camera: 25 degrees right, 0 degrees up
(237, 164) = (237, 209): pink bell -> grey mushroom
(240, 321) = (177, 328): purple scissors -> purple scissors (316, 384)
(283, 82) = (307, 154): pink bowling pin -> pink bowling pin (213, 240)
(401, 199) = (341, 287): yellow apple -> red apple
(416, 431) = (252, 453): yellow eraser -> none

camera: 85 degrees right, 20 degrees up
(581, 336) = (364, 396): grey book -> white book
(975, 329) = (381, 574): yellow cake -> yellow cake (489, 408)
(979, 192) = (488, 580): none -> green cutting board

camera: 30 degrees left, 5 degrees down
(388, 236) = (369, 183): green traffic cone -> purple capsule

● ● ● ● ●

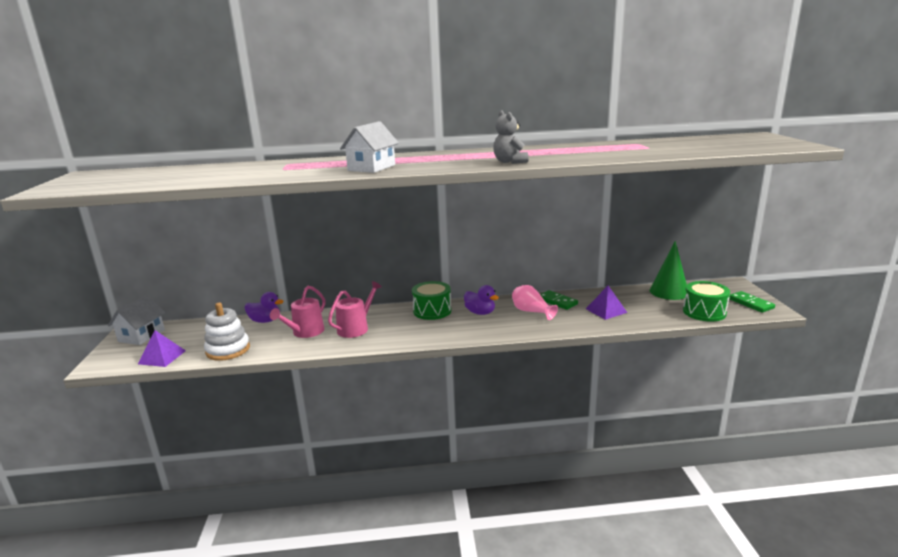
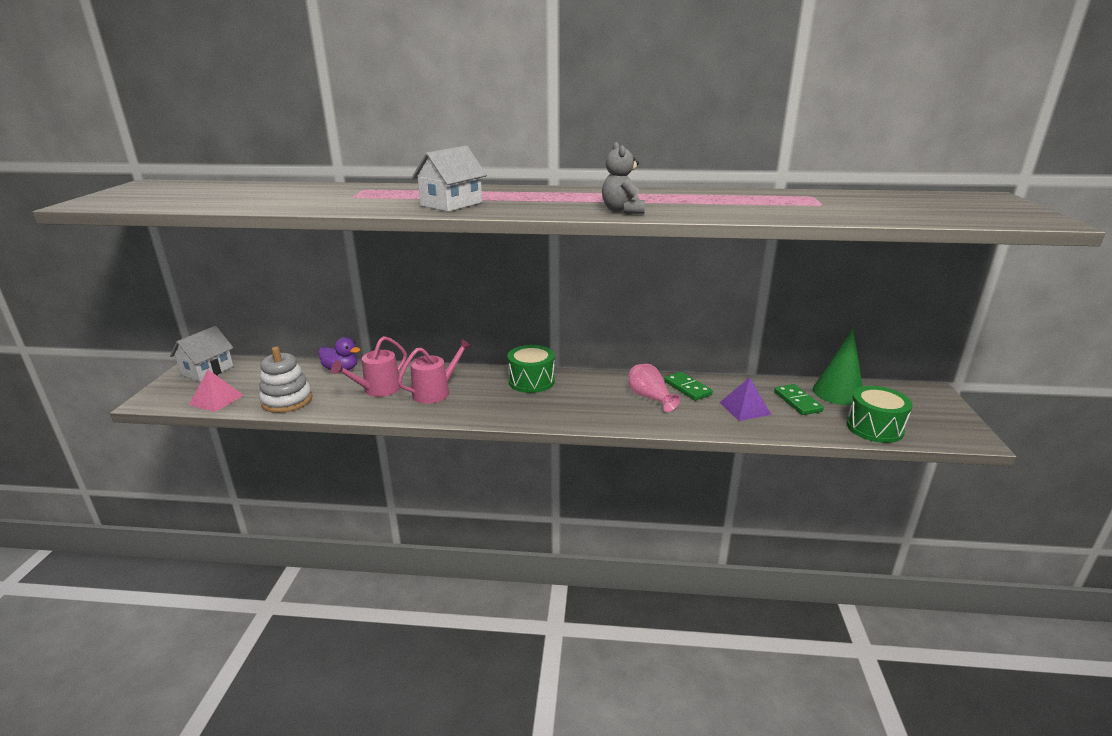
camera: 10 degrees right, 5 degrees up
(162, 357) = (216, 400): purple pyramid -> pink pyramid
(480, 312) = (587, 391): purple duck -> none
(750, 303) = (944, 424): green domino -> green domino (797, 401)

● ● ● ● ●

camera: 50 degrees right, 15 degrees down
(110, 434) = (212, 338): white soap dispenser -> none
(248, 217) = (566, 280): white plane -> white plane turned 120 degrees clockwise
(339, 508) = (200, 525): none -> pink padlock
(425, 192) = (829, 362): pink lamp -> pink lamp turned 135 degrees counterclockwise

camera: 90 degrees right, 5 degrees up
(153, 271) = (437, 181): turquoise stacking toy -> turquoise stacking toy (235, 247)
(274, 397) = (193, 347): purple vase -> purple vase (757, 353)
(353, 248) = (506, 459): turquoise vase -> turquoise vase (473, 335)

● ● ● ● ●

* [Activity]:
Return exactly the lines above from the line that has "camera: 25 degrees right, 0 degrees up" through the line that has "(283, 82) = (307, 154): pink", inclusive, and nothing else.

* [Answer area]:
camera: 25 degrees right, 0 degrees up
(237, 164) = (237, 209): pink bell -> grey mushroom
(240, 321) = (177, 328): purple scissors -> purple scissors (316, 384)
(283, 82) = (307, 154): pink bowling pin -> pink bowling pin (213, 240)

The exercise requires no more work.